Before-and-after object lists
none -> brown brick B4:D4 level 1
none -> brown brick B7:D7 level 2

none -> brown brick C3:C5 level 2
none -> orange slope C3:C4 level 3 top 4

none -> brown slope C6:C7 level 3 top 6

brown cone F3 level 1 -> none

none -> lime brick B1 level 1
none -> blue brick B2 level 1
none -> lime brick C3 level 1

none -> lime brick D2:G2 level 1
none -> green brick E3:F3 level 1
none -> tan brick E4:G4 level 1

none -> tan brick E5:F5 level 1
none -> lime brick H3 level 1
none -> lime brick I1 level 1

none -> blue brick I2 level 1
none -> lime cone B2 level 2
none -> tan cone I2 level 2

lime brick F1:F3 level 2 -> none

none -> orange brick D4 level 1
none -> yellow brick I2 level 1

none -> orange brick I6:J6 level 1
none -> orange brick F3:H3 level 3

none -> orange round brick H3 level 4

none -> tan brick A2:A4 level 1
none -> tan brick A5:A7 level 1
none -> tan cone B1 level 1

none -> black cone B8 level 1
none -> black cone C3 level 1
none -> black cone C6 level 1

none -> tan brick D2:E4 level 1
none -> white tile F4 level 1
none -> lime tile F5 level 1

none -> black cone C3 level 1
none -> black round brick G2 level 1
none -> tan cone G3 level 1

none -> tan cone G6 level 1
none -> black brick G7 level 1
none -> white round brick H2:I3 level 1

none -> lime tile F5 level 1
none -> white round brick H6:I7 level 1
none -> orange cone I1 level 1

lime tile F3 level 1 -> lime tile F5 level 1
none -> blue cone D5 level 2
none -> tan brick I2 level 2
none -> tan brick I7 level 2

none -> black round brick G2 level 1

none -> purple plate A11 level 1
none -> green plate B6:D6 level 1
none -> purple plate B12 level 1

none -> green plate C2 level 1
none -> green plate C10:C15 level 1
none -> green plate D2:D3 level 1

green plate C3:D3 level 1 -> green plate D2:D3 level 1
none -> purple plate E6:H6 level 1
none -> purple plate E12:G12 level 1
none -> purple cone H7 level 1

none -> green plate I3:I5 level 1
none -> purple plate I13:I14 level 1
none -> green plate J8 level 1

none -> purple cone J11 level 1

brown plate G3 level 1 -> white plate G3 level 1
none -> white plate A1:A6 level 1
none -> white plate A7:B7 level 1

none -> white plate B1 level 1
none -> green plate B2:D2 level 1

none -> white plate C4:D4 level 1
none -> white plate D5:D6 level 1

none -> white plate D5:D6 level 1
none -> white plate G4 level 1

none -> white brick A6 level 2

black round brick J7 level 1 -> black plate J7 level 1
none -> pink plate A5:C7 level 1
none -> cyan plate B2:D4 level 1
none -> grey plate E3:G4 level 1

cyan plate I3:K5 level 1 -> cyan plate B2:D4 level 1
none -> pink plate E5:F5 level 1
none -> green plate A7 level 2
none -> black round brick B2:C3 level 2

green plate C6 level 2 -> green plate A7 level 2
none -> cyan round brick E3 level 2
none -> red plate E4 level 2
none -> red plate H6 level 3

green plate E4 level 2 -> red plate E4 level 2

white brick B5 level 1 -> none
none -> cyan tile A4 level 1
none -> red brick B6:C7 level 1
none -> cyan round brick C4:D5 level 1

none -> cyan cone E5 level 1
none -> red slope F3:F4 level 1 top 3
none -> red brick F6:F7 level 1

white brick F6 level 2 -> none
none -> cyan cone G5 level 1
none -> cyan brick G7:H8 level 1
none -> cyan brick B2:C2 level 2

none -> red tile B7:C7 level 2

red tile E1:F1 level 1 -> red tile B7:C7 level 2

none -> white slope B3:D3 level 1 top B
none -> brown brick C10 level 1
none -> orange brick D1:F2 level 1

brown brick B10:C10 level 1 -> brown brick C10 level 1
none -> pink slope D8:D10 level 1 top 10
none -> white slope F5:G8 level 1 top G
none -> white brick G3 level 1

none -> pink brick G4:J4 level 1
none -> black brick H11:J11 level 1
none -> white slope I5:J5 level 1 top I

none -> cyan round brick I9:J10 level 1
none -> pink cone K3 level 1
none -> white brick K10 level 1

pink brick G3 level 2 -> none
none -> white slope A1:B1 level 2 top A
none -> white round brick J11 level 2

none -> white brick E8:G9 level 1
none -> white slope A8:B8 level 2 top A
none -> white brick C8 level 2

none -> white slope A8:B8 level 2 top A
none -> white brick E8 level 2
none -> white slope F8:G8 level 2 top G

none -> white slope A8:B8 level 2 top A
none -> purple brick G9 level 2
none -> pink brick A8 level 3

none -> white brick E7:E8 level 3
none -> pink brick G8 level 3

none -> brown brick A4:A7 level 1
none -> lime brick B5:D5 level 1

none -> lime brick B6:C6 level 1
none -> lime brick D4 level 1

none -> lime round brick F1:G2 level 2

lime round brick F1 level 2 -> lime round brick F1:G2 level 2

TASK DIRECTIONS:
When a line in the data above contains the string "green", copy that line.

TASK RESULT:
none -> green brick E3:F3 level 1
none -> green plate B6:D6 level 1
none -> green plate C2 level 1
none -> green plate C10:C15 level 1
none -> green plate D2:D3 level 1
green plate C3:D3 level 1 -> green plate D2:D3 level 1
none -> green plate I3:I5 level 1
none -> green plate J8 level 1
none -> green plate B2:D2 level 1
none -> green plate A7 level 2
green plate C6 level 2 -> green plate A7 level 2
green plate E4 level 2 -> red plate E4 level 2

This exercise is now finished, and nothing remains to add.